INSTRUCTIONS FOR THE TASK
Search the data for the word "KEYS" and copy every line that contains it.

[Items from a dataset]
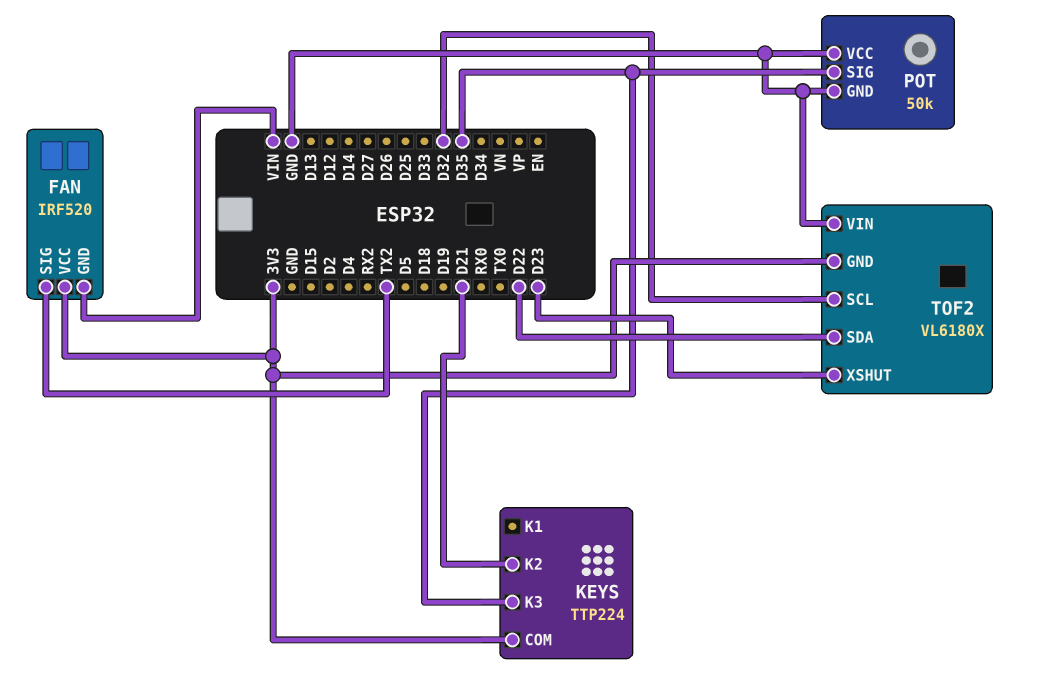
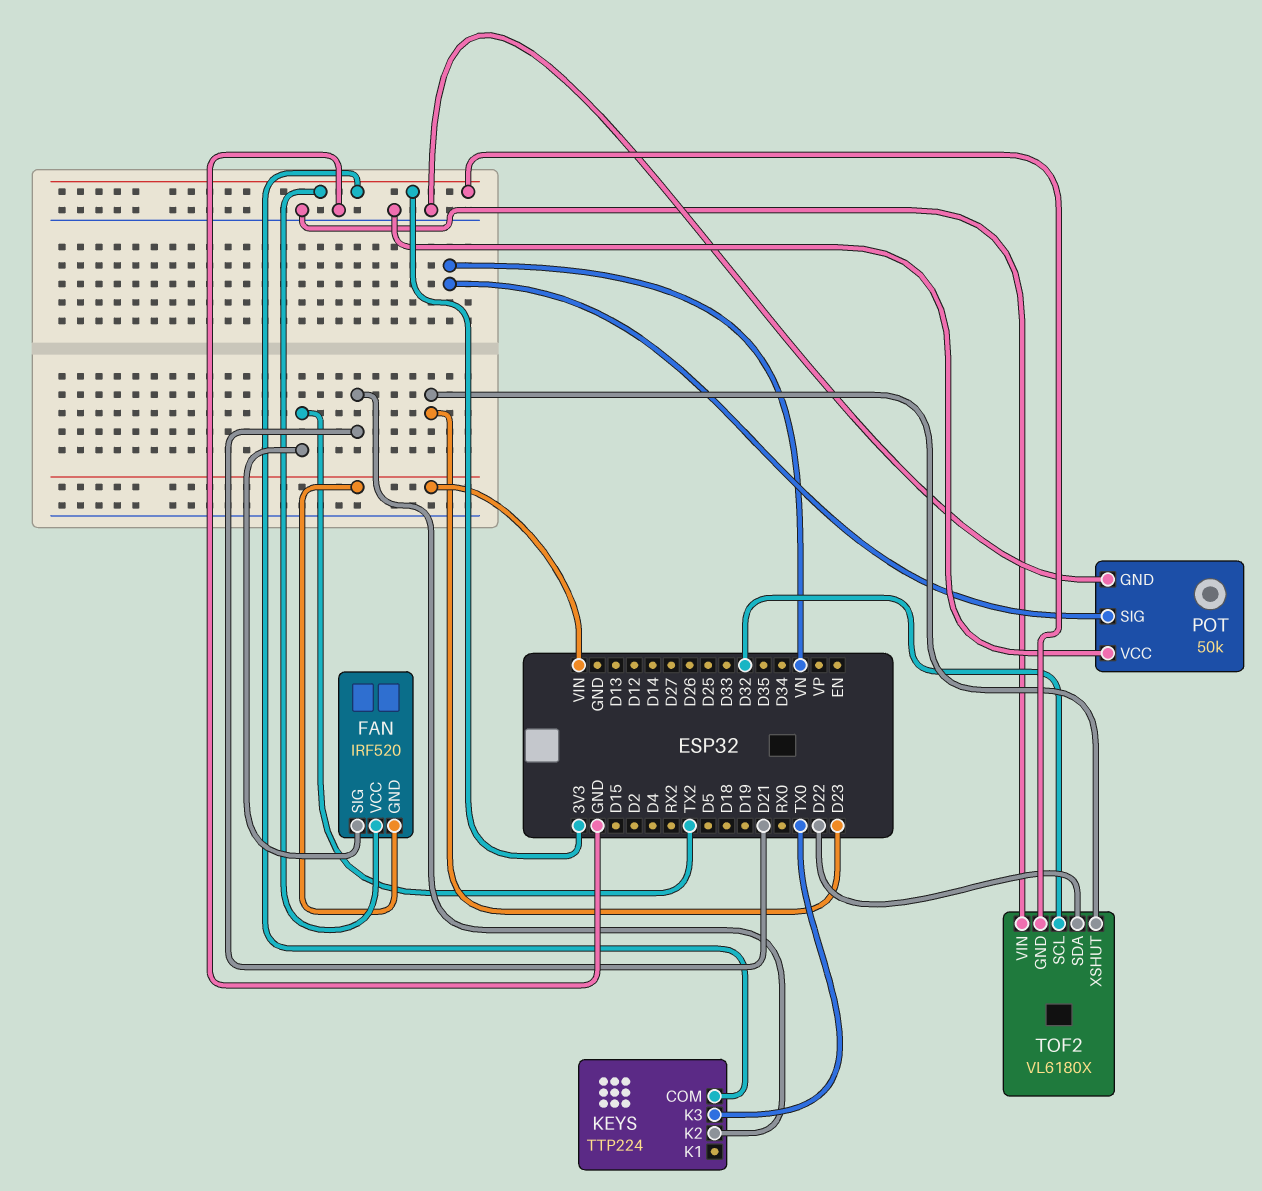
KEYS pin K3: D35 -> TX0
POT pin SIG: D35 -> VN

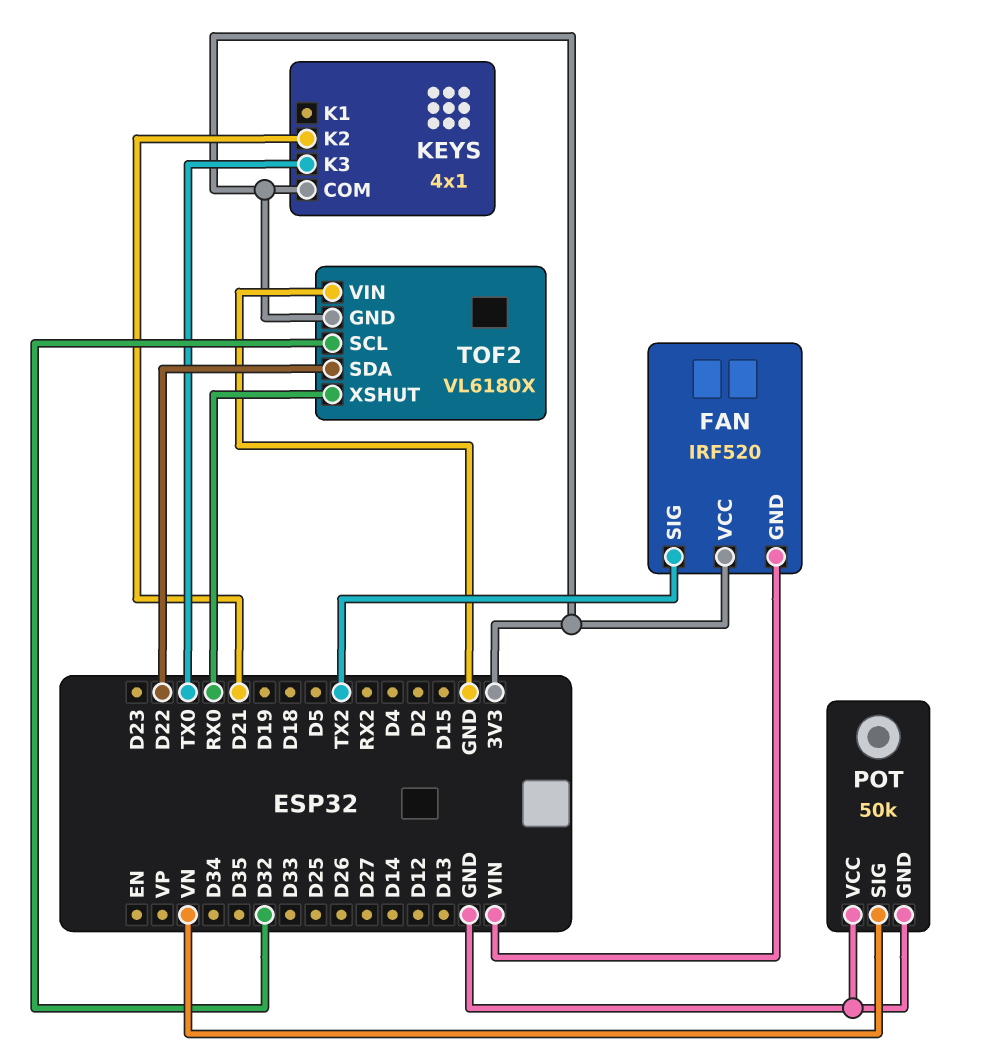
KEYS: TTP224 -> 4x1
TOF2 pin XSHUT: D23 -> RX0

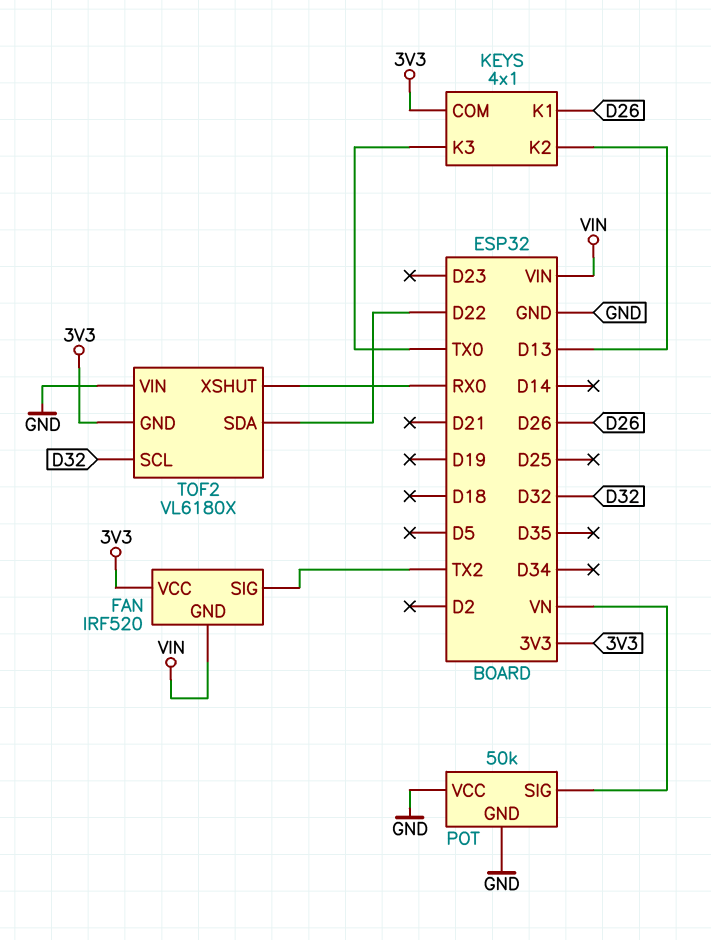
KEYS pin K1: none -> D26
KEYS pin K2: D21 -> D13

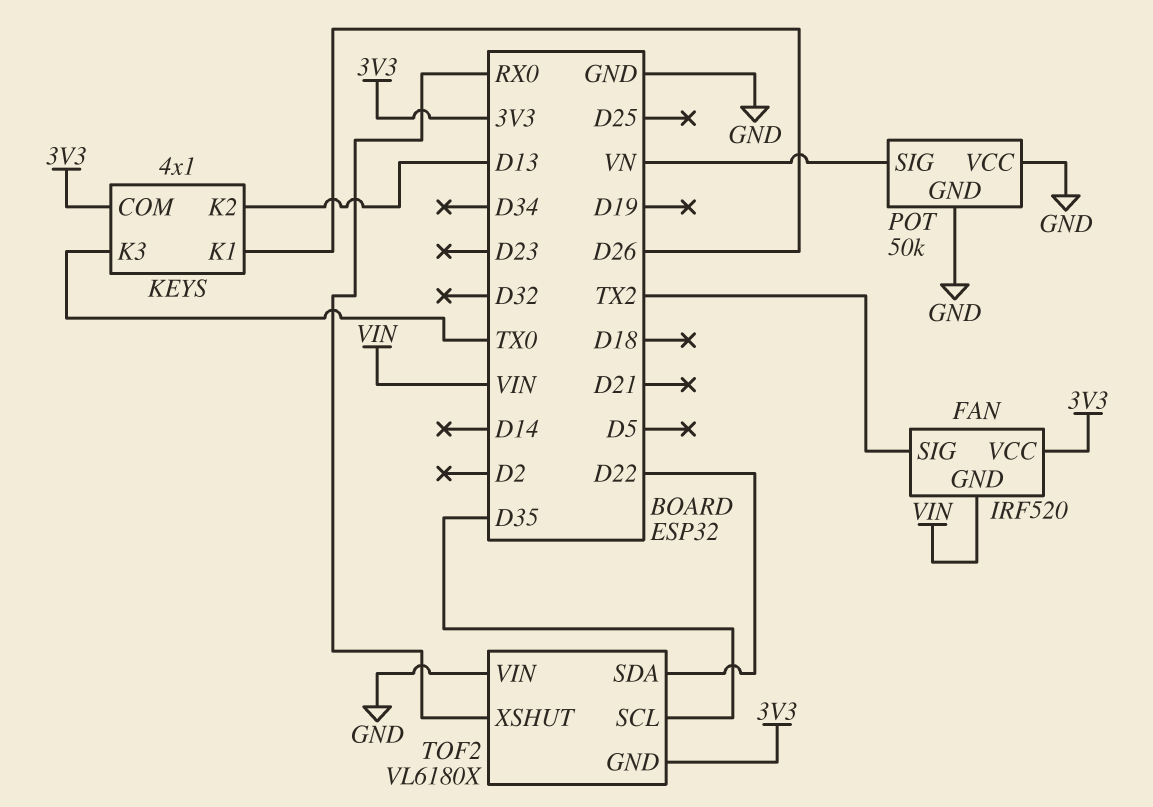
TOF2 pin SCL: D32 -> D35

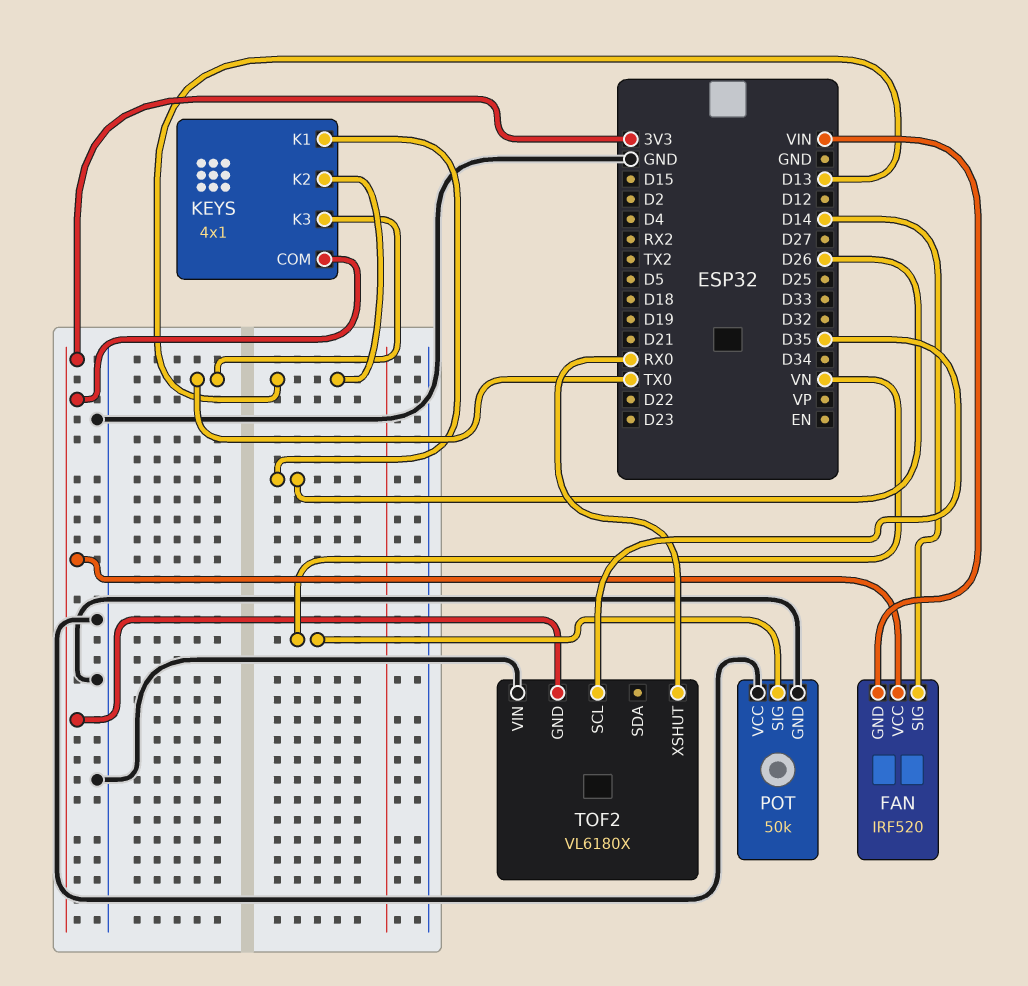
FAN pin SIG: TX2 -> D14
TOF2 pin SDA: D22 -> none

EXERCISE RESULT
KEYS pin K3: D35 -> TX0
KEYS: TTP224 -> 4x1
KEYS pin K1: none -> D26
KEYS pin K2: D21 -> D13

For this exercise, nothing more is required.